## PROBLEM DETAILS
Rewrite the lines below, substituting "marked with" for each occurrence of "highlighted by" and leaving everything else unchanged.

Collected data entries:
◆ ◆ ◆ ◆ ◆

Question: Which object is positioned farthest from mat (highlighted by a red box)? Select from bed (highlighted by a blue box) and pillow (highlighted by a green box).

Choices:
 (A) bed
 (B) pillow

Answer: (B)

◆ ◆ ◆ ◆ ◆

## SOLUTION TO THIS PROBLEM
Question: Which object is positioned farthest from mat (marked with a red box)? Select from bed (marked with a blue box) and pillow (marked with a green box).

Choices:
 (A) bed
 (B) pillow

Answer: (B)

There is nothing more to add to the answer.